(GIVEN DATA):
===============

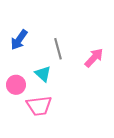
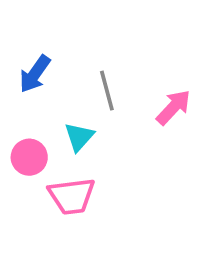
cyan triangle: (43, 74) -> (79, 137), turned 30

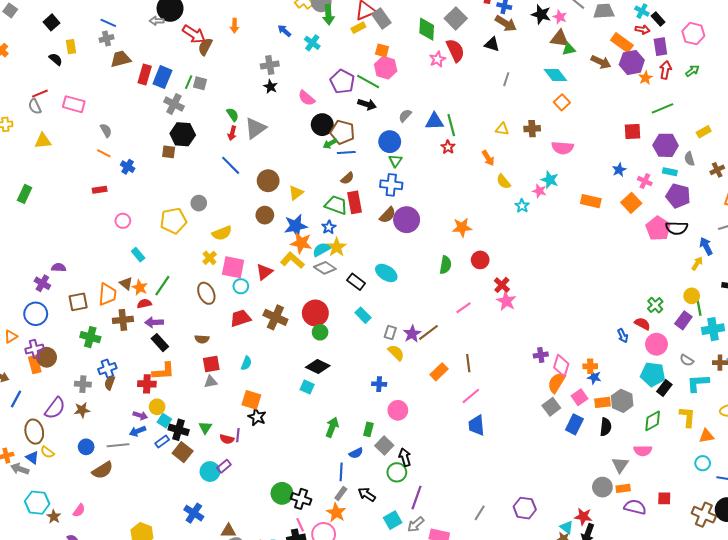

===============

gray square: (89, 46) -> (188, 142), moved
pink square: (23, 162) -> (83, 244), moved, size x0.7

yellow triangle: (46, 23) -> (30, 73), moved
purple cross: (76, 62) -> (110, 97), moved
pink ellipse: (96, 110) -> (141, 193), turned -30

===============

(EXERCISE REQUIREMENTS): Begin with the line that has "yellow triangle: (46, 23) -> (30, 73), moved" in the listing above and end after the line that has "pink ellipse: (96, 110)"; output those lines exactly.

(ANSWER):
yellow triangle: (46, 23) -> (30, 73), moved
purple cross: (76, 62) -> (110, 97), moved
pink ellipse: (96, 110) -> (141, 193), turned -30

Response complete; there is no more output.